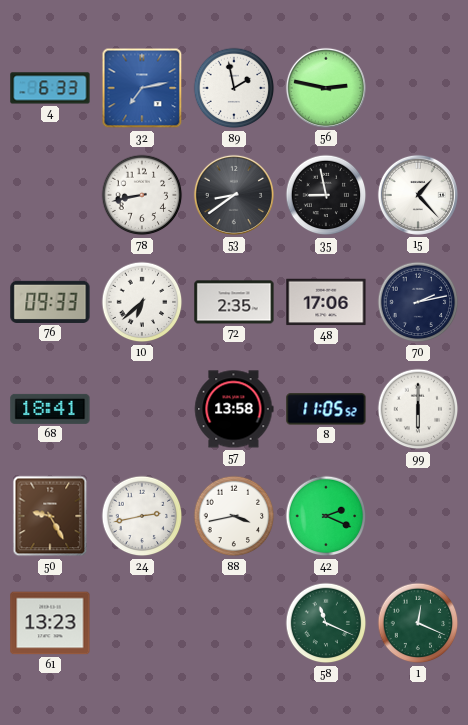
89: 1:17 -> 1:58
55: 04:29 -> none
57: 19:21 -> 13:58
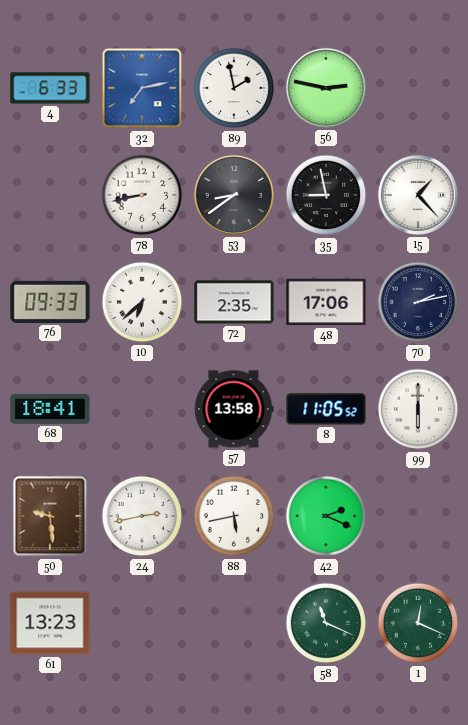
50: 9:25 -> 9:29
88: 3:43 -> 5:43
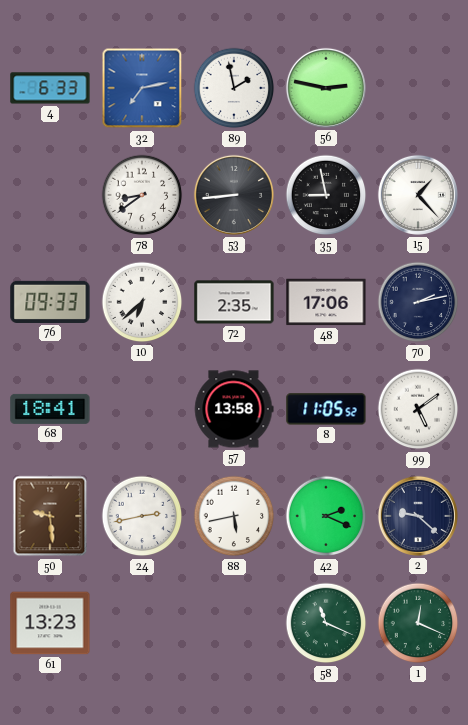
78: 8:43 -> 8:39
53: 8:39 -> 8:44
99: 6:00 -> 5:09
2: none -> 9:22
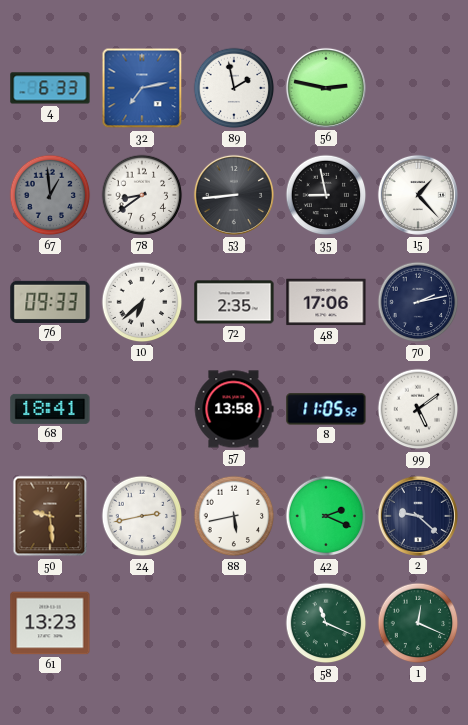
67: none -> 12:59
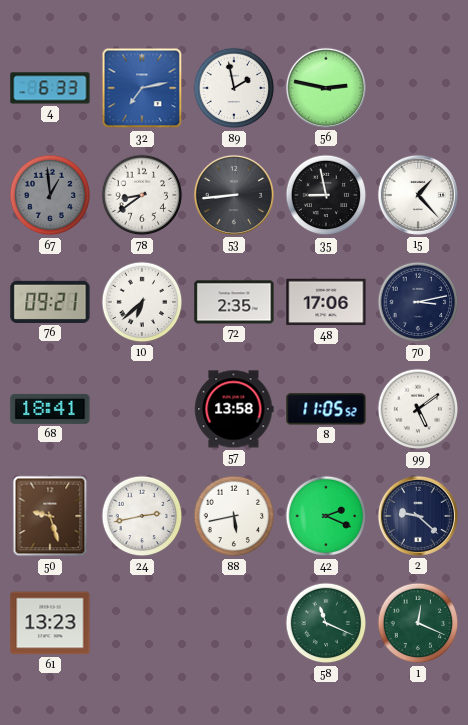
76: 09:33 -> 09:21
70: 2:13 -> 3:13
50: 9:29 -> 9:27
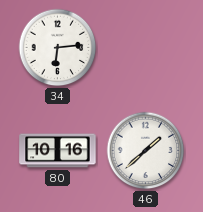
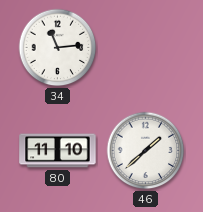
34: 6:14 -> 11:14
80: 10:16 -> 11:10
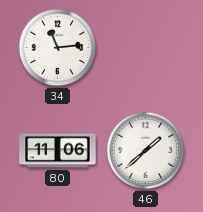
80: 11:10 -> 11:06
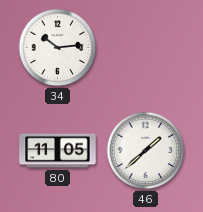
34: 11:14 -> 10:14
80: 11:06 -> 11:05
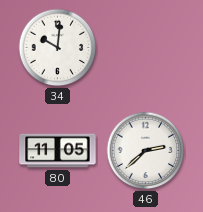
34: 10:14 -> 10:01
46: 1:38 -> 2:38
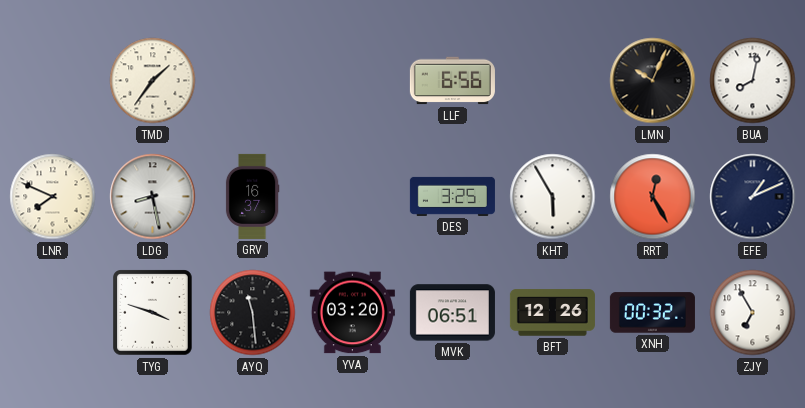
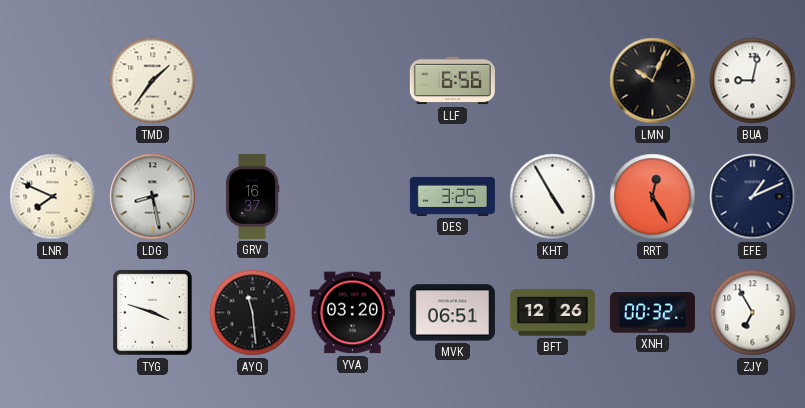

+---+

Convert the lines above into a JSON list of strings, one string per line, with blank lines dropped and the picture lines left out.

[
  "89: 1:17 -> 1:58",
  "55: 04:29 -> none",
  "57: 19:21 -> 13:58",
  "50: 9:25 -> 9:29",
  "88: 3:43 -> 5:43",
  "78: 8:43 -> 8:39",
  "53: 8:39 -> 8:44",
  "99: 6:00 -> 5:09",
  "2: none -> 9:22",
  "67: none -> 12:59",
  "76: 09:33 -> 09:21",
  "70: 2:13 -> 3:13",
  "50: 9:29 -> 9:27",
  "34: 6:14 -> 11:14",
  "80: 10:16 -> 11:10",
  "80: 11:10 -> 11:06",
  "34: 11:14 -> 10:14",
  "80: 11:06 -> 11:05",
  "34: 10:14 -> 10:01",
  "46: 1:38 -> 2:38"
]